__Stored records__.
---+---
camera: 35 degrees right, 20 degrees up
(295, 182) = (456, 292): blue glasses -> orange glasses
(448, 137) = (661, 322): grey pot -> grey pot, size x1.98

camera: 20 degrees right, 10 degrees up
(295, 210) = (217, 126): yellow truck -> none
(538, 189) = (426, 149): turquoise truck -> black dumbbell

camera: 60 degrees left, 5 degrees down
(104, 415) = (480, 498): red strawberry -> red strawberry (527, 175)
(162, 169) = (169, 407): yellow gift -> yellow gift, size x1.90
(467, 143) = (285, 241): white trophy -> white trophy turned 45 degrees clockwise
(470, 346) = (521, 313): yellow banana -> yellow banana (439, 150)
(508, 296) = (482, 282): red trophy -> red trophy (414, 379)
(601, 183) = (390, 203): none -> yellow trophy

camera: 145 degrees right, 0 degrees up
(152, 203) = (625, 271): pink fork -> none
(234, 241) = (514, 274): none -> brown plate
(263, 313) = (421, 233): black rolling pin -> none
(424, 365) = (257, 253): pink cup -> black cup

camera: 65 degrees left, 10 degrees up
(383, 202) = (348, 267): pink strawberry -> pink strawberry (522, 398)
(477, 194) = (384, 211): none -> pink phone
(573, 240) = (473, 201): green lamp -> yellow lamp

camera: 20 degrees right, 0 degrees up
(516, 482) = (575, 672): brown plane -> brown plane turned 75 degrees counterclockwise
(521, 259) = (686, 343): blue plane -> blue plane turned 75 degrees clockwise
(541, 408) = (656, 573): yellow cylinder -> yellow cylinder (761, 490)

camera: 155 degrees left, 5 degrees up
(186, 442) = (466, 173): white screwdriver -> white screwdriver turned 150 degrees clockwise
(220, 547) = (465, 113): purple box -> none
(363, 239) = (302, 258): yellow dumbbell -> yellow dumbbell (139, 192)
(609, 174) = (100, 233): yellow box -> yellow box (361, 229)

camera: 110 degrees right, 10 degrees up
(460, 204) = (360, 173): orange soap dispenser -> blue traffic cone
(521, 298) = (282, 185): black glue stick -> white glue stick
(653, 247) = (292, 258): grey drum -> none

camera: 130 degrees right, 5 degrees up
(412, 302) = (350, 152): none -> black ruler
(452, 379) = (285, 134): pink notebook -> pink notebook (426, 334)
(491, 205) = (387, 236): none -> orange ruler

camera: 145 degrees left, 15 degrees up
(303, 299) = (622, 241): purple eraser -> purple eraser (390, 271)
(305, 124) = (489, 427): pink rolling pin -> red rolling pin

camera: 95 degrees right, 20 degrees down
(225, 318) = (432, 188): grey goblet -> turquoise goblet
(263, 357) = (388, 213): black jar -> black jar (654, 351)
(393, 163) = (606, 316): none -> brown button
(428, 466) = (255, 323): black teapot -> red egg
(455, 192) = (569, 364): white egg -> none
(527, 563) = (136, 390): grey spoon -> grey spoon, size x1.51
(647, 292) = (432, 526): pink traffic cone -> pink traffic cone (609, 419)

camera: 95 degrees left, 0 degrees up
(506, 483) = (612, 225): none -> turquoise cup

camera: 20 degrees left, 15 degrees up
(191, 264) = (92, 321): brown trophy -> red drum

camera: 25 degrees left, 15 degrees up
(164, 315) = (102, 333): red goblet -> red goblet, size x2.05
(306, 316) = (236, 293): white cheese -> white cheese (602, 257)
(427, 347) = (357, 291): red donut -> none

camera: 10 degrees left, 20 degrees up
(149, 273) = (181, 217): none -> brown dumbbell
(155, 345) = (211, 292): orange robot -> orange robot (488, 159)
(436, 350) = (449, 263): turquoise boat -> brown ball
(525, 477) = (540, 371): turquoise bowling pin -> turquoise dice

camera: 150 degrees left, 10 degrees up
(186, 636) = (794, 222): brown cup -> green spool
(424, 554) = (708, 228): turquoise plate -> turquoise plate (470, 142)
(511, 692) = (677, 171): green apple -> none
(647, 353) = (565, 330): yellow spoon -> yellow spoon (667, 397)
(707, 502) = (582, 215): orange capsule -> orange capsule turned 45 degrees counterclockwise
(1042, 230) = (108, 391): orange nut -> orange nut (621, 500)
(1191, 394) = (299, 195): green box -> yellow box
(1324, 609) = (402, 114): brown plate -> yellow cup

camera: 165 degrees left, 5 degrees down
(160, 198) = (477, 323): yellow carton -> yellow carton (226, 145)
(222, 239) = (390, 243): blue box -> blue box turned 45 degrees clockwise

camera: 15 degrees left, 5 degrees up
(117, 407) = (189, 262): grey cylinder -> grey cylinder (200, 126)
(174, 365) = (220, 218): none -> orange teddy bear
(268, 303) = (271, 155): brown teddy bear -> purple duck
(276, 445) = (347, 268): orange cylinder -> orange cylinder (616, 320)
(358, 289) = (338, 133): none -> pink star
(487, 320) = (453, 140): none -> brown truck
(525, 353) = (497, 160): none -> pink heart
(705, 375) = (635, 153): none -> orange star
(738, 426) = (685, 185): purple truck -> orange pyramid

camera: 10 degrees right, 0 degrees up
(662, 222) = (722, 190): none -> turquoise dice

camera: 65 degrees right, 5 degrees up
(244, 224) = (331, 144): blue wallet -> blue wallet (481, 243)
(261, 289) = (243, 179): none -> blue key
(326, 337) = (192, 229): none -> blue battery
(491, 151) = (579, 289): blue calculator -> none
---+---
__What this task involves__.
Beginning at the line above with "(491, 205) = (387, 236): none -> orange ruler" and finishing at the line with "camera: 95 degrees right, 20 degrees down", return each line exactly and return nothing else.

__Exercise response__.
(491, 205) = (387, 236): none -> orange ruler

camera: 145 degrees left, 15 degrees up
(303, 299) = (622, 241): purple eraser -> purple eraser (390, 271)
(305, 124) = (489, 427): pink rolling pin -> red rolling pin

camera: 95 degrees right, 20 degrees down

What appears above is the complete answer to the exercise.